▶ **Your objective**:
Count the lines of the material below that contain the string "style", and reply with the number alone.

▶ **Material shown**:
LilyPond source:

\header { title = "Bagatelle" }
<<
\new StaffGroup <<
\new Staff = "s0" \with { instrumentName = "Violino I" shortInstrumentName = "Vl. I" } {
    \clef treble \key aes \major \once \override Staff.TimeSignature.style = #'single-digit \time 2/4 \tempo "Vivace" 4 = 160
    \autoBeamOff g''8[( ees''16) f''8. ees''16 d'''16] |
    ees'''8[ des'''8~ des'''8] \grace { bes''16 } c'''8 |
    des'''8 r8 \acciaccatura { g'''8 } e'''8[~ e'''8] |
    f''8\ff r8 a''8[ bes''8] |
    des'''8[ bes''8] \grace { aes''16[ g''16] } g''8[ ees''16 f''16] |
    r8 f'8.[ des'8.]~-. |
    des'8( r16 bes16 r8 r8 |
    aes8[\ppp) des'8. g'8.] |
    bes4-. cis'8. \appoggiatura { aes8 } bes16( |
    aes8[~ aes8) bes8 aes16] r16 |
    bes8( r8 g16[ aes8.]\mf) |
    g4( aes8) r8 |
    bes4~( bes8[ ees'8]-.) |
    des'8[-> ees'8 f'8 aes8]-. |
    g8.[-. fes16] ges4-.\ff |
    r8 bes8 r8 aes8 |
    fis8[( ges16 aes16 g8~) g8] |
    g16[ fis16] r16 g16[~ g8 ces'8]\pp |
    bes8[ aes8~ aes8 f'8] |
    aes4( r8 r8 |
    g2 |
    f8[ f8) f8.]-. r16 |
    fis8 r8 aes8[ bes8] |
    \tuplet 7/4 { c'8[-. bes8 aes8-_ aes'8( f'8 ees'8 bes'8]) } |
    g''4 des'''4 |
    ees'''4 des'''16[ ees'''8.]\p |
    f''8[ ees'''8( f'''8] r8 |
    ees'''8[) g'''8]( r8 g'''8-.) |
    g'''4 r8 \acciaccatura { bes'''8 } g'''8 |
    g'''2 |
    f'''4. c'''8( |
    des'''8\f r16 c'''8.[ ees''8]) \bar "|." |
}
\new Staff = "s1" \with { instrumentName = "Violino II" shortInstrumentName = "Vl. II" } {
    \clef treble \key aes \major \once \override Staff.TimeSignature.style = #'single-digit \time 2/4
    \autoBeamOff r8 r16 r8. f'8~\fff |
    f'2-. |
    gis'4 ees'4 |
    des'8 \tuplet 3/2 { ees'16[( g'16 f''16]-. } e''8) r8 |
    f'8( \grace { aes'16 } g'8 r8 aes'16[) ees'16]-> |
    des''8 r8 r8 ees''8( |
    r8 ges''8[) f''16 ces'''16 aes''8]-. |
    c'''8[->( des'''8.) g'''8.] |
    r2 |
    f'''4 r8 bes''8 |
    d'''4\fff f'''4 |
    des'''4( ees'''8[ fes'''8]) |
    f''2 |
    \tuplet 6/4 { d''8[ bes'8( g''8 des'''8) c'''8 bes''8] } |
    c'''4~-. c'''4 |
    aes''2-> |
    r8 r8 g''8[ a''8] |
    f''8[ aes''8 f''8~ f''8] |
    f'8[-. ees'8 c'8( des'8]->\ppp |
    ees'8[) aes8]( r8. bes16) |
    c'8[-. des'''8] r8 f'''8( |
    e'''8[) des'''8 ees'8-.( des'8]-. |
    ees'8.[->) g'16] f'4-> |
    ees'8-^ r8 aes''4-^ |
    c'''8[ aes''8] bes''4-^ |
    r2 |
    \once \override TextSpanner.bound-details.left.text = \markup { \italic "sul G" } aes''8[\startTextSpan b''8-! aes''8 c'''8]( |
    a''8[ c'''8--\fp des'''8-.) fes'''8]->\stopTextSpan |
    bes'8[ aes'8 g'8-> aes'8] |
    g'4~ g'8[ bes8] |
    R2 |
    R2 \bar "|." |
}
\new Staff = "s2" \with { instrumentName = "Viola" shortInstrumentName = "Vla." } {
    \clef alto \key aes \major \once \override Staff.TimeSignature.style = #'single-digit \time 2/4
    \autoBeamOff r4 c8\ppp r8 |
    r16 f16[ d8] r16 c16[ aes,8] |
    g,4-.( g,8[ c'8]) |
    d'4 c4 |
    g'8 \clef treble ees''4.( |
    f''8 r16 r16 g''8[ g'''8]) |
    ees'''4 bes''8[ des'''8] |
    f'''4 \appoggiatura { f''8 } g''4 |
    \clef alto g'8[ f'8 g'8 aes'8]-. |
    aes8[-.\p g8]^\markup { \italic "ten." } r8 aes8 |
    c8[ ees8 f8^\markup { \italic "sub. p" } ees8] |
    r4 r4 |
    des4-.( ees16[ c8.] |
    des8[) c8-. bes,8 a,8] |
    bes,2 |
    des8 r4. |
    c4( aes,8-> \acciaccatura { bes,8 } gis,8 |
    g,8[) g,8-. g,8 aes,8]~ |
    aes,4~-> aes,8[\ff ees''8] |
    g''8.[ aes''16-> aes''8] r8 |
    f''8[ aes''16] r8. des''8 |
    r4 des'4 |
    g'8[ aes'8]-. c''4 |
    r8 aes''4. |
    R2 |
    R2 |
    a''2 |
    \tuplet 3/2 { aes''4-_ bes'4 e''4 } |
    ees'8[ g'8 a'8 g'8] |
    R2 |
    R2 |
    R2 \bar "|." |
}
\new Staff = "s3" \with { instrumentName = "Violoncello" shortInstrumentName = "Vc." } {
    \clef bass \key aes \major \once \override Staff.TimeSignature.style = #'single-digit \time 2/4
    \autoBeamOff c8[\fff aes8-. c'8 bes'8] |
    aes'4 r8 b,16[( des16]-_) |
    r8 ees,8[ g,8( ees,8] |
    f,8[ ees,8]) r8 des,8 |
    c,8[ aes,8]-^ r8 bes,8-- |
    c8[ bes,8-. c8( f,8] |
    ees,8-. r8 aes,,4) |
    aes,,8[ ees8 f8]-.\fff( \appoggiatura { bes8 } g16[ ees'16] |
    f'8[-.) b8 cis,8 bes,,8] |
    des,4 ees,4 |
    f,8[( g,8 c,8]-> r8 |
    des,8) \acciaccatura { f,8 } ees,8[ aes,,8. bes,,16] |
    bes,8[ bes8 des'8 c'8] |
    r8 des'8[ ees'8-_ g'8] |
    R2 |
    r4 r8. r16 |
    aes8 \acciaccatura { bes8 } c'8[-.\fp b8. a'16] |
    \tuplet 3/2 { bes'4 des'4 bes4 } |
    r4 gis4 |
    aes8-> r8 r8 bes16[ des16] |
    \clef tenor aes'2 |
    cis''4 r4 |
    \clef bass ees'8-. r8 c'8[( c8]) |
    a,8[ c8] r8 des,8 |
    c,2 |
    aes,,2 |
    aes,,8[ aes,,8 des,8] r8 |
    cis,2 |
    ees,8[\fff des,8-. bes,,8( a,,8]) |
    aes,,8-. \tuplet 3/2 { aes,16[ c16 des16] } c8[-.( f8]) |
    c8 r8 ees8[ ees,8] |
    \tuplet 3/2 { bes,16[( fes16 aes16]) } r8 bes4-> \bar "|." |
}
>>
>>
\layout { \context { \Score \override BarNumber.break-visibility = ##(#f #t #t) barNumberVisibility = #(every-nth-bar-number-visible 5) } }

▶ **Output below**:
4